Directions –
Below are some records. Return exactly the lines from the one with "camera: 15 degrees right, 10 degrees down" to the one with "grey cactus [300,289,340,345] -> none", and nothing else.
==== Source information ====
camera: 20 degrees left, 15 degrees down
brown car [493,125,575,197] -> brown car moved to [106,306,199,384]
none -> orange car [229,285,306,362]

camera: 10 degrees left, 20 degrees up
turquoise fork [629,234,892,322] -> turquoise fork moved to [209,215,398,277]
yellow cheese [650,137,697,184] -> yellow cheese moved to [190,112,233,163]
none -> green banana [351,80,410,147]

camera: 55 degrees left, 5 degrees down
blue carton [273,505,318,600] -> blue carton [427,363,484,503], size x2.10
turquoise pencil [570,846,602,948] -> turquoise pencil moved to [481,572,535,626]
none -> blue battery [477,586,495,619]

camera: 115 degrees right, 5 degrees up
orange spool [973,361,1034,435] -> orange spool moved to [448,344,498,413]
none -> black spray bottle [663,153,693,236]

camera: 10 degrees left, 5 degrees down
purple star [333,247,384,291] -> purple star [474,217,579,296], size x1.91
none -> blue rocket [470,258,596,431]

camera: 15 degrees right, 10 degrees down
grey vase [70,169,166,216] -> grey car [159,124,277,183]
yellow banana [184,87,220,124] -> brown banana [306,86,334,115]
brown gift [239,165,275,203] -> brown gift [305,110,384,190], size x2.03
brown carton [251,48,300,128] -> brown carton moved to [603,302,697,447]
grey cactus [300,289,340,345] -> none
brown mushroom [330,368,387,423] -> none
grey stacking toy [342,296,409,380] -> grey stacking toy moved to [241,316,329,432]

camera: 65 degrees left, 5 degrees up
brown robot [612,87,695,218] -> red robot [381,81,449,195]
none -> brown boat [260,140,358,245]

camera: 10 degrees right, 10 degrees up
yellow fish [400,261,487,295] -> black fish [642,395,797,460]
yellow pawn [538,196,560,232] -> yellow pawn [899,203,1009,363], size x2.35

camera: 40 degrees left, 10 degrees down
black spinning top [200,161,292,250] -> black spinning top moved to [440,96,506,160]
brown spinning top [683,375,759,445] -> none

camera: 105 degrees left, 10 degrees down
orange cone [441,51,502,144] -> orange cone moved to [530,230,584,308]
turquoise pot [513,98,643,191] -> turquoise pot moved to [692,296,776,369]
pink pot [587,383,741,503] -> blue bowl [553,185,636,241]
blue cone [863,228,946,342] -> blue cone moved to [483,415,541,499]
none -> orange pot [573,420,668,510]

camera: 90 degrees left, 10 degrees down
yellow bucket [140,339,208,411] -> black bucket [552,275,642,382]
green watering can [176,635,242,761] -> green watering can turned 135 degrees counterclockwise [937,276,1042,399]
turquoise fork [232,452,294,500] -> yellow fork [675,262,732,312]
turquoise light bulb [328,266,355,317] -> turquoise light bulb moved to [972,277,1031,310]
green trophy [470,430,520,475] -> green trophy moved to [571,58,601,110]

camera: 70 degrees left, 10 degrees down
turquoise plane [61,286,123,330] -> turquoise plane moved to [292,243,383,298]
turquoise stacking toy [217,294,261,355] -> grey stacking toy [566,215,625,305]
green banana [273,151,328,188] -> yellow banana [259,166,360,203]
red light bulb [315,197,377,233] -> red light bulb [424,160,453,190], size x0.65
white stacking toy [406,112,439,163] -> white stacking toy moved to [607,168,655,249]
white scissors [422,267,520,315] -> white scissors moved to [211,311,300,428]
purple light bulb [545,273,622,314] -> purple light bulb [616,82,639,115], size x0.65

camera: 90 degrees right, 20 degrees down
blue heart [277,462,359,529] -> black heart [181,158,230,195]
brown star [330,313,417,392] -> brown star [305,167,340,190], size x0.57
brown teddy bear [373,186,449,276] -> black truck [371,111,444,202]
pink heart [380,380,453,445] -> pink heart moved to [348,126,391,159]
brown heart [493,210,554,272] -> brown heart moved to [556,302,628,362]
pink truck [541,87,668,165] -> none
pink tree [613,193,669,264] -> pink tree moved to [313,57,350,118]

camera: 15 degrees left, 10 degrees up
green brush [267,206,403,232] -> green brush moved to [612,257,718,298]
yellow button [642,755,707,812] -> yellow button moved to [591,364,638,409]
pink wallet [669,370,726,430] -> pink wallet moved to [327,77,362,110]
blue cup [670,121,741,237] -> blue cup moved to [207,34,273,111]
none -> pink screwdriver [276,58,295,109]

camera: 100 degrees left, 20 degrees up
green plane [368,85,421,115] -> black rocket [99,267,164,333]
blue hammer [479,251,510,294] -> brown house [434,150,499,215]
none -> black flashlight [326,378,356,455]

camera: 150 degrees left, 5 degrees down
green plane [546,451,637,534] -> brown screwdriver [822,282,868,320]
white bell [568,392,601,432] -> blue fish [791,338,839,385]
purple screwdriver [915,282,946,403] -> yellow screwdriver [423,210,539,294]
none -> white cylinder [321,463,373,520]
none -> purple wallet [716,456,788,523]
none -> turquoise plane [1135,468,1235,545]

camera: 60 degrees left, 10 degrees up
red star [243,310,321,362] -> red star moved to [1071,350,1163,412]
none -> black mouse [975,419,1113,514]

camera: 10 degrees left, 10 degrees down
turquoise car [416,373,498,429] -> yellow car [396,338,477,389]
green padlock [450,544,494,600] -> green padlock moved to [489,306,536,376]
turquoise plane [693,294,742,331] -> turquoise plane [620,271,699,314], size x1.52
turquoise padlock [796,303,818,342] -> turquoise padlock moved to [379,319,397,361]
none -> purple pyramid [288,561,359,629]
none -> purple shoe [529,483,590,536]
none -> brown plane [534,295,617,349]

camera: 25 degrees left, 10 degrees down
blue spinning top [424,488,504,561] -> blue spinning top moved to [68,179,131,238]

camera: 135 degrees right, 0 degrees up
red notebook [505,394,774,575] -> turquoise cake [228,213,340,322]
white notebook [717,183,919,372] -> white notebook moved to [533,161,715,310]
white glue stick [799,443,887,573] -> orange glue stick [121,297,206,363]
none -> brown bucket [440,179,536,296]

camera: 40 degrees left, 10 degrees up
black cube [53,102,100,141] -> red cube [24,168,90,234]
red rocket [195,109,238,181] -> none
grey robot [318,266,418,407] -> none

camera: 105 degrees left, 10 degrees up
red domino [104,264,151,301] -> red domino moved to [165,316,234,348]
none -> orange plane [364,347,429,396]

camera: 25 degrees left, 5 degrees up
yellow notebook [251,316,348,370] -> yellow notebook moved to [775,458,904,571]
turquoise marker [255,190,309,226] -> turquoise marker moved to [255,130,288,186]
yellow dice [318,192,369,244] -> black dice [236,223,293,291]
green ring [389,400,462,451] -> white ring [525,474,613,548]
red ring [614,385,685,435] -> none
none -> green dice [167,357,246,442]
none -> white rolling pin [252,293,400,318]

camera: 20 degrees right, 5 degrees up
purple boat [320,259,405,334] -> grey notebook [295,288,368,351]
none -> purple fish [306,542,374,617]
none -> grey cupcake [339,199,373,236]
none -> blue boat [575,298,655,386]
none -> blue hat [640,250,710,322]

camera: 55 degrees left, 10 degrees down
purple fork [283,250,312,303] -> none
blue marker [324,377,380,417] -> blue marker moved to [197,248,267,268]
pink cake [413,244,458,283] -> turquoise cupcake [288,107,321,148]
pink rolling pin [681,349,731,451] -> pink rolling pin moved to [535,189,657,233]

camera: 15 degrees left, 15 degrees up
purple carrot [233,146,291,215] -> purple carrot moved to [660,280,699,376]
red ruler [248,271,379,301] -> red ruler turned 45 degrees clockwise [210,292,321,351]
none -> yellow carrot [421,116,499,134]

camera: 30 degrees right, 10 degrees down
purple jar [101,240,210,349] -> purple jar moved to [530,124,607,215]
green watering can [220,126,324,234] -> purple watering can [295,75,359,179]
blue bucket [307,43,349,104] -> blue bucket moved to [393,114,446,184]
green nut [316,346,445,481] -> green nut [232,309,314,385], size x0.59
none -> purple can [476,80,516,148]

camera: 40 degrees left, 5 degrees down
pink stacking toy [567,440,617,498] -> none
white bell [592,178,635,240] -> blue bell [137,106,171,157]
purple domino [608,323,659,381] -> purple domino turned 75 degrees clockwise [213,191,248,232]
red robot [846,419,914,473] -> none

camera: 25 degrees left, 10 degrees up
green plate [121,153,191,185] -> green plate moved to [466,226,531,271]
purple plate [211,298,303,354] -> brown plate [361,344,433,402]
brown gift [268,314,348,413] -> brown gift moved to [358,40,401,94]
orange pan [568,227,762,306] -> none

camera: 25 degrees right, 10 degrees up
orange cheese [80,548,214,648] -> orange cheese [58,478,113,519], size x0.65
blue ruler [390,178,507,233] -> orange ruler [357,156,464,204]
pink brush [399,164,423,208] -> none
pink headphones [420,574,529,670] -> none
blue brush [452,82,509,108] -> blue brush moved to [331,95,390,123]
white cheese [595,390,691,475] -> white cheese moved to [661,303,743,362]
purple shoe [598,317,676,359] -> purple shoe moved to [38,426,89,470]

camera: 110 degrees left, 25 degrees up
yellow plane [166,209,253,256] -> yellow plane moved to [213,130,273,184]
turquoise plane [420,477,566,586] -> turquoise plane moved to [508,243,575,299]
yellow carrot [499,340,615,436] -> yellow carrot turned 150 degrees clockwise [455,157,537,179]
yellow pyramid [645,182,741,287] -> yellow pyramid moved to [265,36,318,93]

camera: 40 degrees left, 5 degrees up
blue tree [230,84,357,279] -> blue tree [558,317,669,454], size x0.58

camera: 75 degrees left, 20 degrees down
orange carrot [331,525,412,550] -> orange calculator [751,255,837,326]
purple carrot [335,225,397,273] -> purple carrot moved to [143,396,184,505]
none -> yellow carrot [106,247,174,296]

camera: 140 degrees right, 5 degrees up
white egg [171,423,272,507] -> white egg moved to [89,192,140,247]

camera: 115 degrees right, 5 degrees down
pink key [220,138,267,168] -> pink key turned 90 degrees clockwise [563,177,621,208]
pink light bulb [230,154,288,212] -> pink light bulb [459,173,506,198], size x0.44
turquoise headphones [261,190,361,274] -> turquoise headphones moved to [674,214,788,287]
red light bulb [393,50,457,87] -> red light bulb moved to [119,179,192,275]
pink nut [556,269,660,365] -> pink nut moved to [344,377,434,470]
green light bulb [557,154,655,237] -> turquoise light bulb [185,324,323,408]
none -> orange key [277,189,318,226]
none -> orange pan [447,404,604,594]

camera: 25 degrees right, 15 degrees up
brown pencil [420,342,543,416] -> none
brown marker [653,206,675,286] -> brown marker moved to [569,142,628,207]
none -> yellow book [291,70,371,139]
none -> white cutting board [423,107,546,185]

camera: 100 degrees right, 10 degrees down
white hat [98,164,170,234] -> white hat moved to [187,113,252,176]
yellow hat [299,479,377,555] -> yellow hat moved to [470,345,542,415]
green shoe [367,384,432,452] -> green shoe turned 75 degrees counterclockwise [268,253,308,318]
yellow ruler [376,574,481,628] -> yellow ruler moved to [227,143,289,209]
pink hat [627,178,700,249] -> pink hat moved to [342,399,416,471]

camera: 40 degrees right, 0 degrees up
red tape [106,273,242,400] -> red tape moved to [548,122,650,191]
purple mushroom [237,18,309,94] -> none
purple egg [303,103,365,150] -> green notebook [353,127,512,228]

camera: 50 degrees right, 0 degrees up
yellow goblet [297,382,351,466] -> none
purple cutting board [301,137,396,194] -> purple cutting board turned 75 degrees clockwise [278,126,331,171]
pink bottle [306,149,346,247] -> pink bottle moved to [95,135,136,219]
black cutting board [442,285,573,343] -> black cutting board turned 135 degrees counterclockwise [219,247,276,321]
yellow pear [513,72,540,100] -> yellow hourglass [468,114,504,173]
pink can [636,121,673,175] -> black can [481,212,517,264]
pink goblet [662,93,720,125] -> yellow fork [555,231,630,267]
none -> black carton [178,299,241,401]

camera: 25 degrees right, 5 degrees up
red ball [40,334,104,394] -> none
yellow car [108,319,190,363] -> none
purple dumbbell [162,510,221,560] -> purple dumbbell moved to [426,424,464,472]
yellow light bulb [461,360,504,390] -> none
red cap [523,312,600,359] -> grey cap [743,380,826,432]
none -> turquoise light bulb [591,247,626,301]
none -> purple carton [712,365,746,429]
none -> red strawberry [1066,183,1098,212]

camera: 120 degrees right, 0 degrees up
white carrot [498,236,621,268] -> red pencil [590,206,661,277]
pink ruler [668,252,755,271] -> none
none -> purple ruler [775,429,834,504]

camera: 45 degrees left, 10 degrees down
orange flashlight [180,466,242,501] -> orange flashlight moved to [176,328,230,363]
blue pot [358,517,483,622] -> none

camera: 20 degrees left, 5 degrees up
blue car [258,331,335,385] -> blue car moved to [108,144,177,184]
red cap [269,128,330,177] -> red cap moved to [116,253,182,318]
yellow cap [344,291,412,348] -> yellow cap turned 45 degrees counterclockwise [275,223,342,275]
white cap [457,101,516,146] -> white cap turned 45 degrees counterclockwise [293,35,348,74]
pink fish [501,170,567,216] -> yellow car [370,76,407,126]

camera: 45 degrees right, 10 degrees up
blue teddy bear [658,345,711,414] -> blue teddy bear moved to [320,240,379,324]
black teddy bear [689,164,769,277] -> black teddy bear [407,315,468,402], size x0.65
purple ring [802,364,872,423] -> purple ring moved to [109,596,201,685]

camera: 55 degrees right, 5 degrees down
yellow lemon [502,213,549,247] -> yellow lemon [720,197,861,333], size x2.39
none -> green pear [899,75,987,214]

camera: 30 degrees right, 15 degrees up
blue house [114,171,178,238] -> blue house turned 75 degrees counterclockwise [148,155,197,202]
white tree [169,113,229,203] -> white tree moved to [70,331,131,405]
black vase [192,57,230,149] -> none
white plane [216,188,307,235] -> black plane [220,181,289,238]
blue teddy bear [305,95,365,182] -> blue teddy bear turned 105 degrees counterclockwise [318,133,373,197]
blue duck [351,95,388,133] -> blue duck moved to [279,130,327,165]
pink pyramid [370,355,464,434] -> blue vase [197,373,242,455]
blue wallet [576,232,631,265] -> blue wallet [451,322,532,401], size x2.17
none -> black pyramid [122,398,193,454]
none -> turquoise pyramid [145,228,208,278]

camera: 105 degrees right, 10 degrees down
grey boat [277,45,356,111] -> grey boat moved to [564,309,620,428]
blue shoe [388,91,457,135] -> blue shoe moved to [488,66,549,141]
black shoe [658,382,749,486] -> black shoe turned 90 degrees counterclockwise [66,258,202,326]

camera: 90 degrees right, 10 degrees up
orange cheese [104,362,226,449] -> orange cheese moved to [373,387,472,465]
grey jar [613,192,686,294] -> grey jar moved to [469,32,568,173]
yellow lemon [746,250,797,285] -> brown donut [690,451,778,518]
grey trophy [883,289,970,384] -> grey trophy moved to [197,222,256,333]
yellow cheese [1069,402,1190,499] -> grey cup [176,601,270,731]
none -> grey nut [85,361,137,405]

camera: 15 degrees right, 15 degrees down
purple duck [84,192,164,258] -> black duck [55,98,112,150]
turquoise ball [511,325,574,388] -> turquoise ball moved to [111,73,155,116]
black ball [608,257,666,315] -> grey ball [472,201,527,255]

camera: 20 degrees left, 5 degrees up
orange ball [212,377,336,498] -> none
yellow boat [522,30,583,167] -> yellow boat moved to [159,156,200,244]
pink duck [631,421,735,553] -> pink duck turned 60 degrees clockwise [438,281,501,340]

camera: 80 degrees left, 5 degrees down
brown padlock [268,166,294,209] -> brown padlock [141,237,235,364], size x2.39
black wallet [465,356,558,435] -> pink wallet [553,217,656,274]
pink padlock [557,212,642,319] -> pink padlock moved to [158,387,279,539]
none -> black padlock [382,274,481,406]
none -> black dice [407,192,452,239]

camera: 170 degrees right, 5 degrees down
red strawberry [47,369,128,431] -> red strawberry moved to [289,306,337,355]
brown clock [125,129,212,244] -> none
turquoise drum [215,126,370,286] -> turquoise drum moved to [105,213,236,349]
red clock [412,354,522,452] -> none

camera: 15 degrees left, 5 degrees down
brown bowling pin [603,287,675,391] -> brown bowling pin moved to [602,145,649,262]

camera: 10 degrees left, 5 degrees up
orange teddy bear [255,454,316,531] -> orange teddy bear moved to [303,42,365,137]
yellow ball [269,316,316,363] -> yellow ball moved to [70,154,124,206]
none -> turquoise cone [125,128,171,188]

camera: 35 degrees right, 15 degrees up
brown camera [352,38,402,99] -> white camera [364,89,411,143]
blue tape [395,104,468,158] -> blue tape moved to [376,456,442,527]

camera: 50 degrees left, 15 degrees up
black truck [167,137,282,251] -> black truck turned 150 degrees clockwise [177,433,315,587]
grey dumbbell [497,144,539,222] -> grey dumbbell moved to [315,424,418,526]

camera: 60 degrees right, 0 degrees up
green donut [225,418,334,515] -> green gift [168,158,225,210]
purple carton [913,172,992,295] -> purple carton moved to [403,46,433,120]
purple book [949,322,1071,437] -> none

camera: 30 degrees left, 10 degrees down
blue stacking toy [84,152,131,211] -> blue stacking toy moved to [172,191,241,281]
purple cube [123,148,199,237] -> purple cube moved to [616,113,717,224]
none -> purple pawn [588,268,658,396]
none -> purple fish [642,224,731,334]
====
Your solution –
camera: 15 degrees right, 10 degrees down
grey vase [70,169,166,216] -> grey car [159,124,277,183]
yellow banana [184,87,220,124] -> brown banana [306,86,334,115]
brown gift [239,165,275,203] -> brown gift [305,110,384,190], size x2.03
brown carton [251,48,300,128] -> brown carton moved to [603,302,697,447]
grey cactus [300,289,340,345] -> none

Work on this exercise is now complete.